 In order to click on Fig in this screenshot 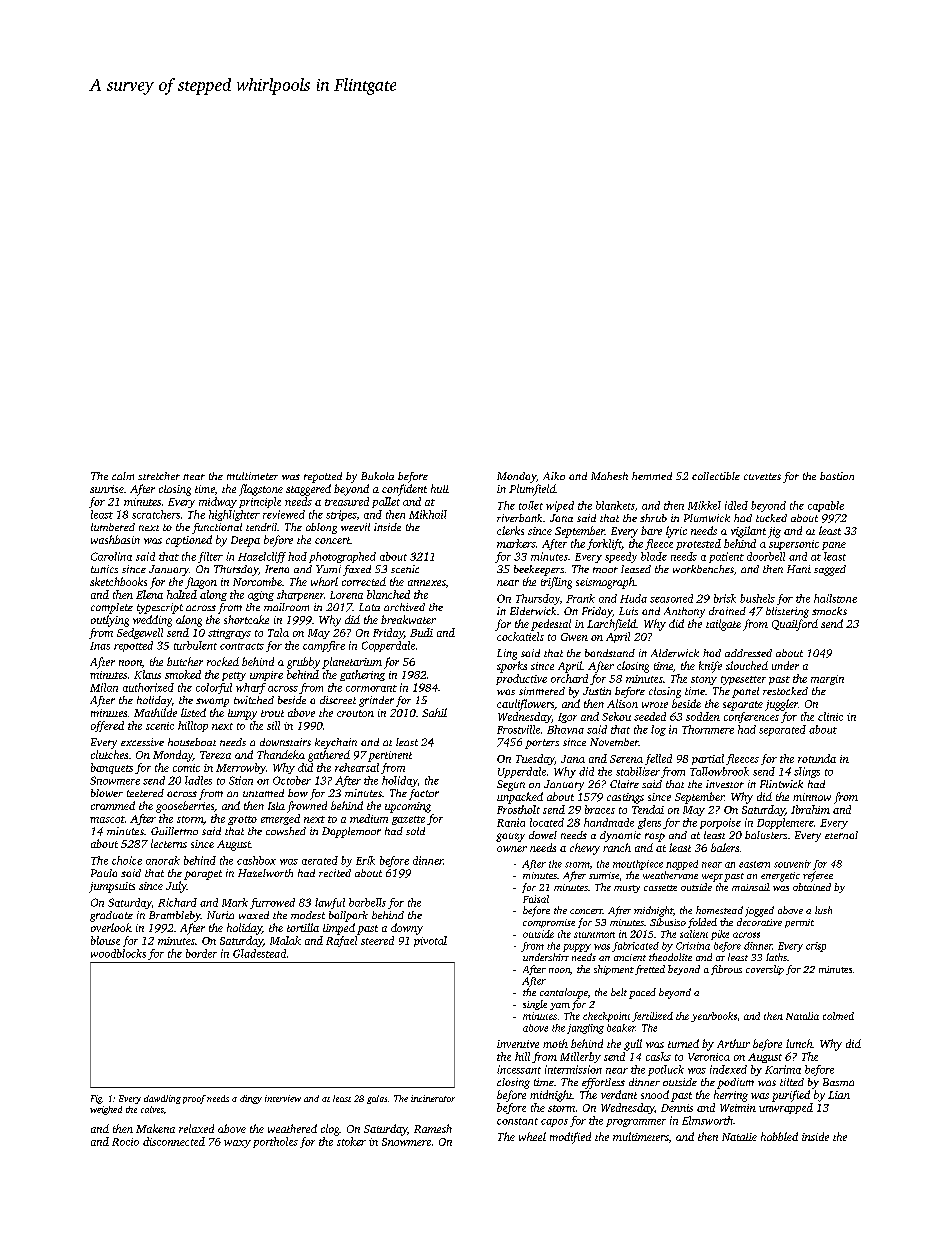, I will do `click(96, 1099)`.
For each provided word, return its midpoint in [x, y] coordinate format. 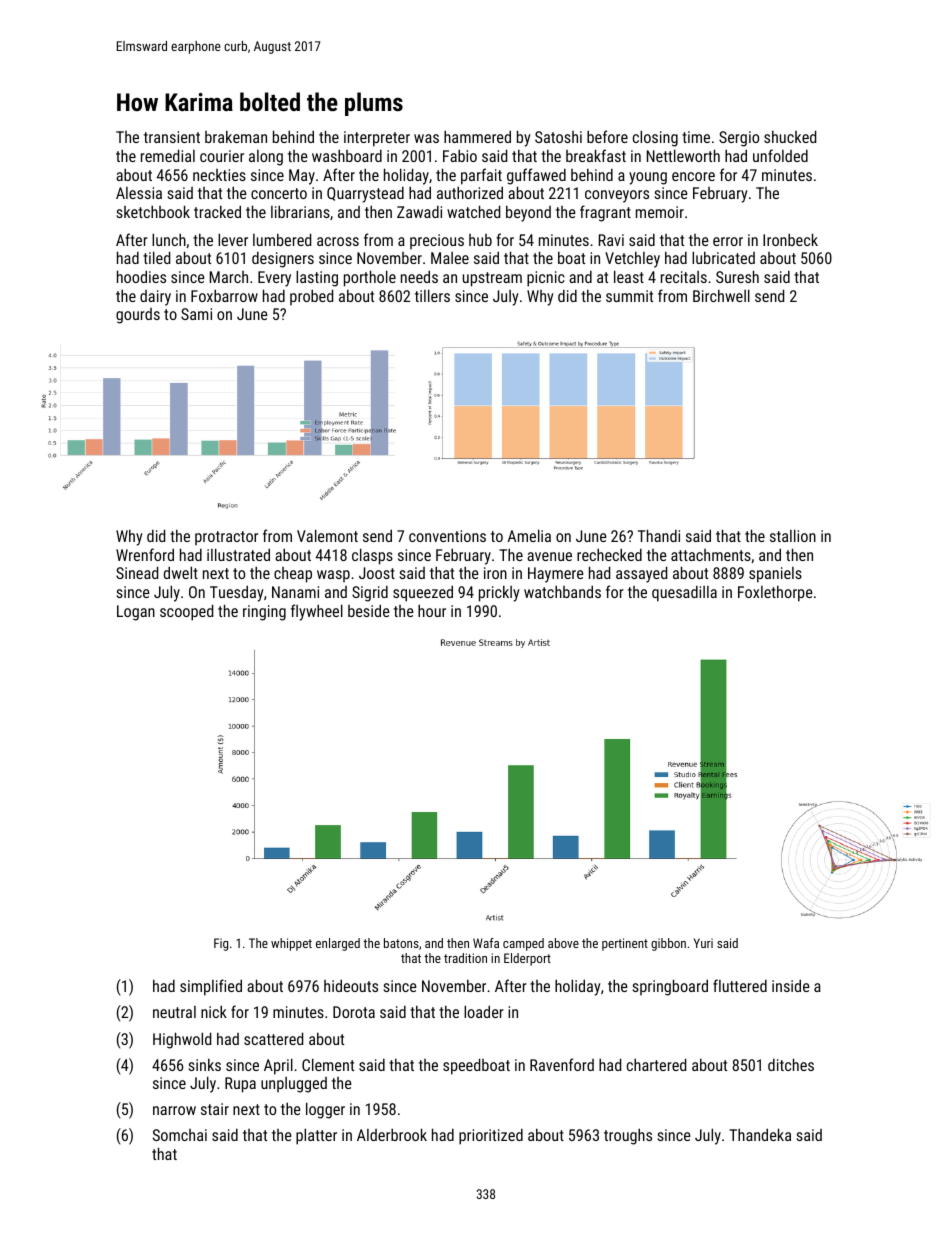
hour [432, 610]
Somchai [180, 1135]
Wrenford [145, 554]
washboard [347, 155]
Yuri [703, 943]
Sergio [739, 139]
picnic [546, 279]
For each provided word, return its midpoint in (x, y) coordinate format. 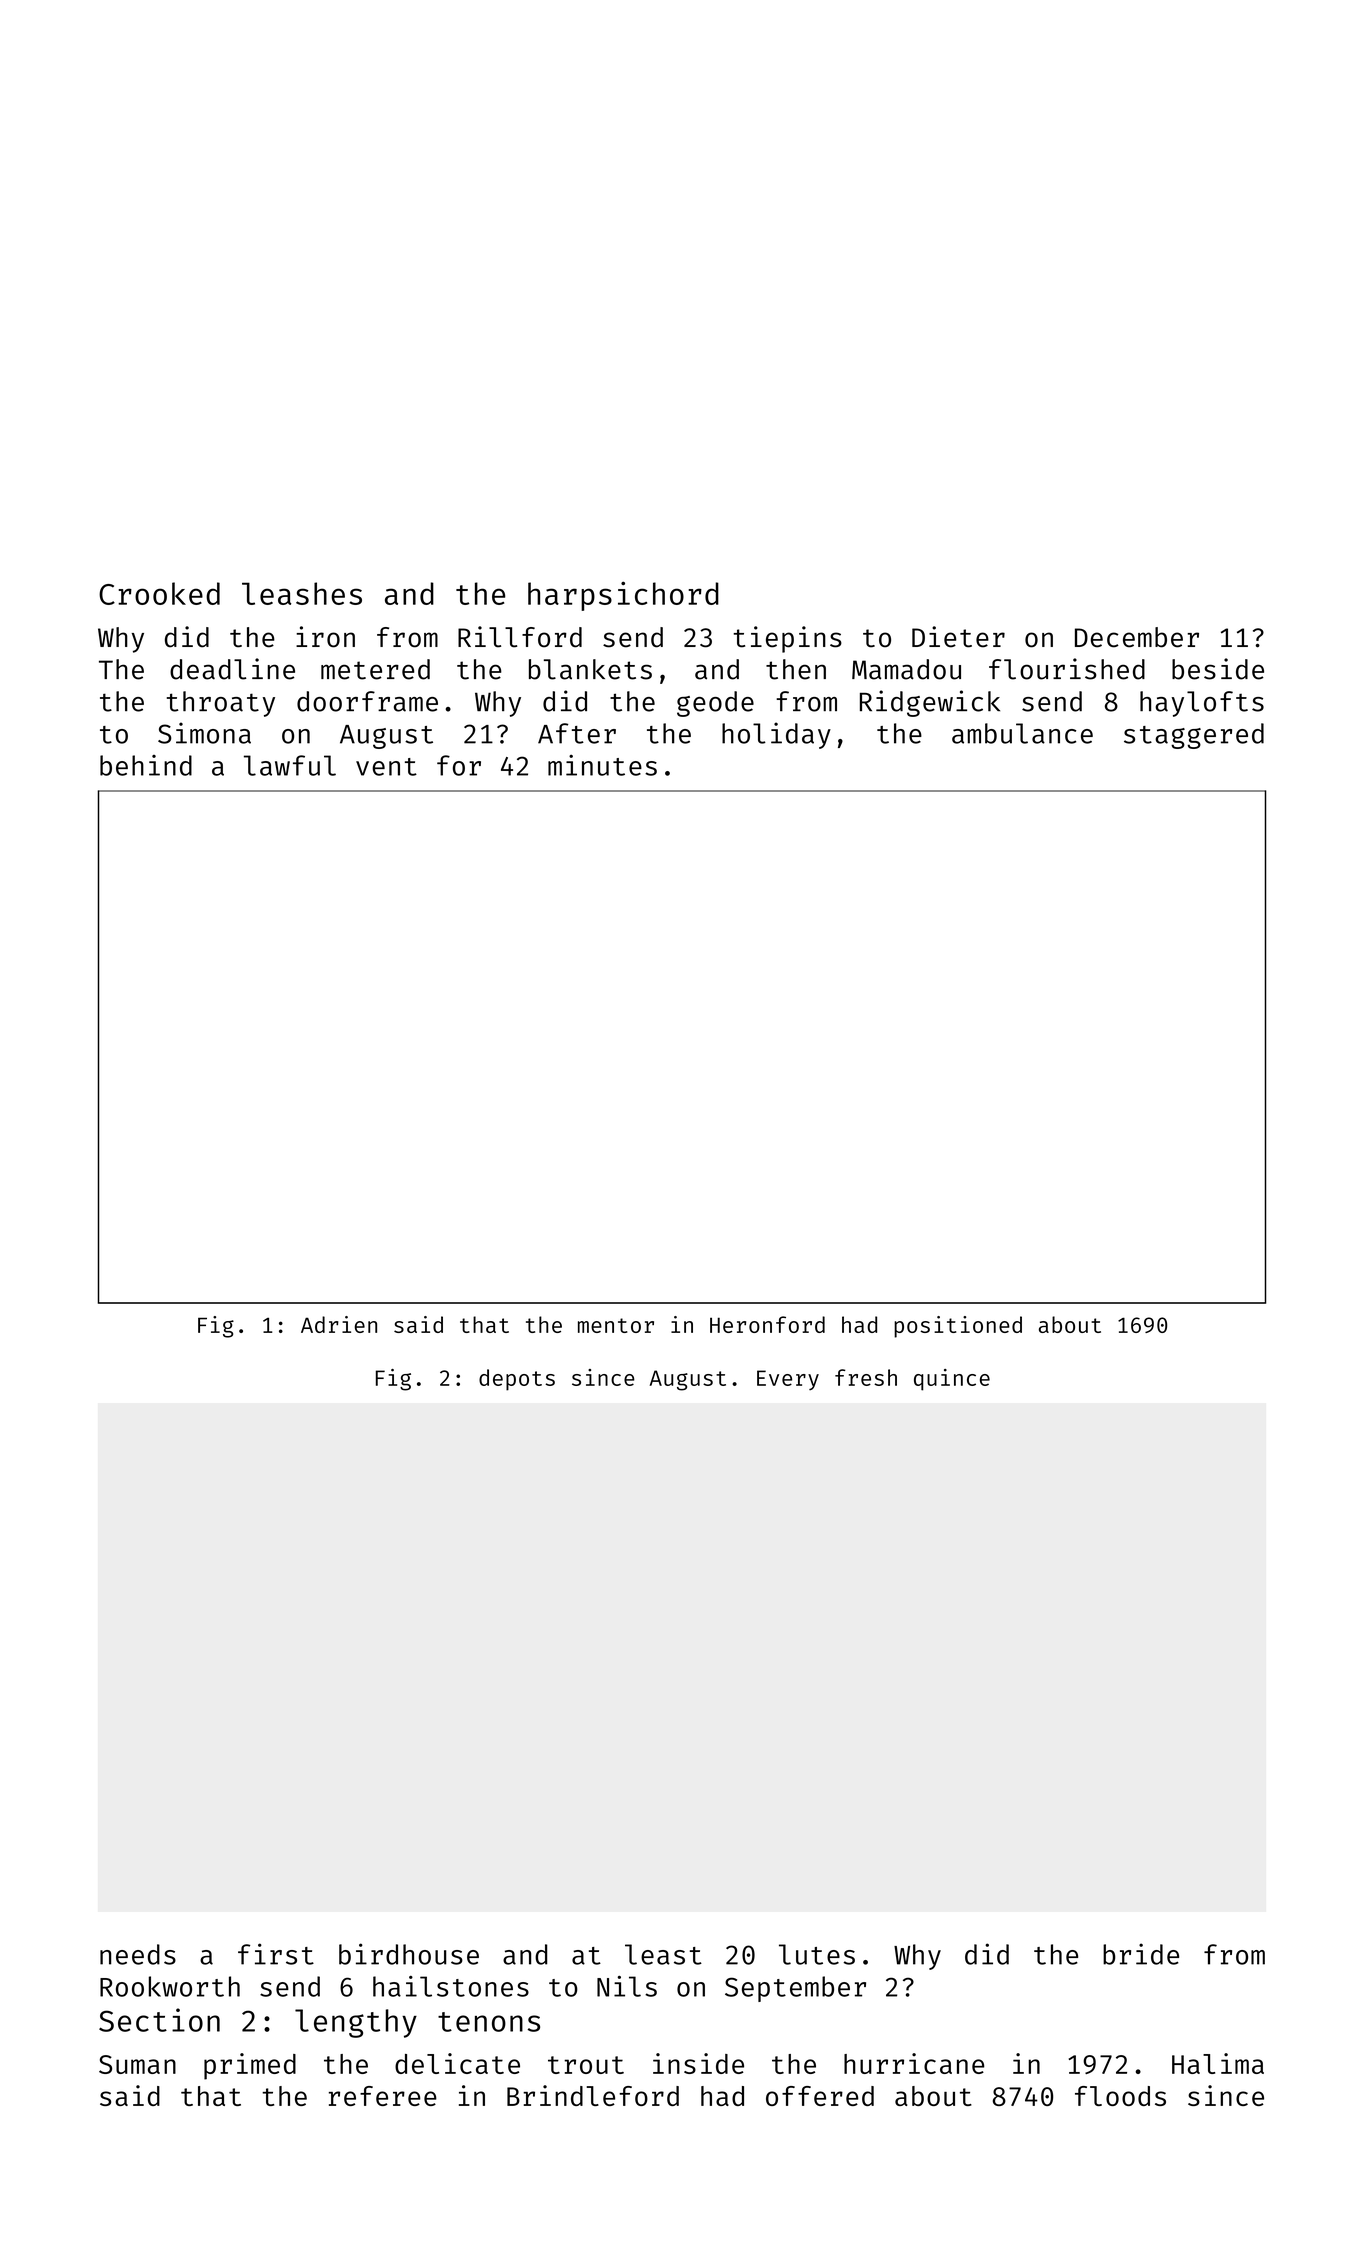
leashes (302, 593)
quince (952, 1380)
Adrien (339, 1324)
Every (788, 1380)
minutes (602, 765)
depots (517, 1380)
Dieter (958, 637)
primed (250, 2066)
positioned (958, 1327)
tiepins (787, 639)
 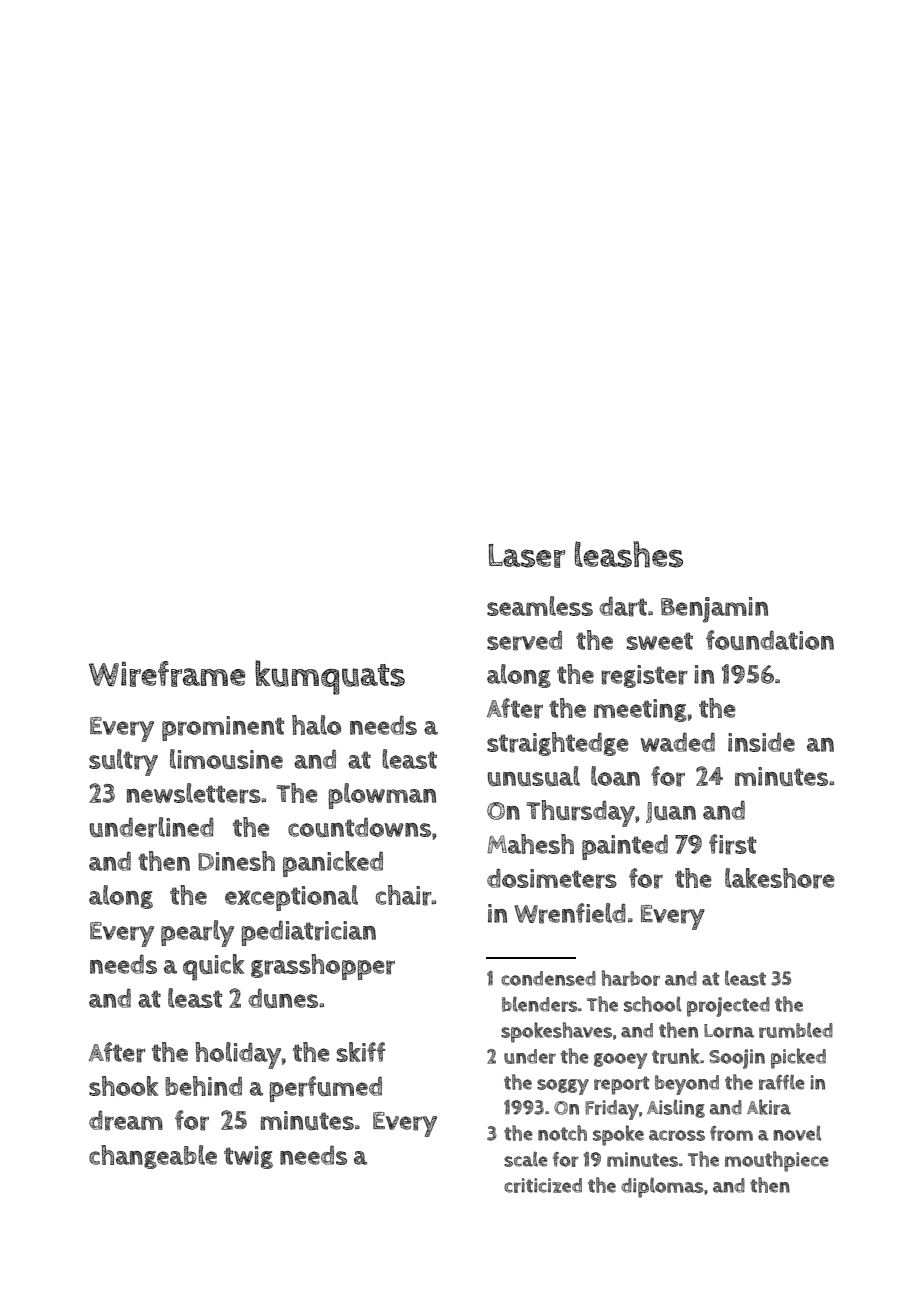 What do you see at coordinates (167, 674) in the screenshot?
I see `Wireframe` at bounding box center [167, 674].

* * * * * * *

Copy back the part of the material that opens with the line containing "quince (952, 1380)" and closes with the last line of the material, both included. Leave the pictures out.

▶ **TASK OUTPUT**
quince (952, 1380)
Adrien (339, 1324)
Every (788, 1380)
minutes (602, 765)
depots (517, 1380)
Dieter (958, 637)
primed (250, 2066)
positioned (958, 1327)
tiepins (787, 639)
  What do you see at coordinates (167, 674) in the screenshot?
I see `Wireframe` at bounding box center [167, 674].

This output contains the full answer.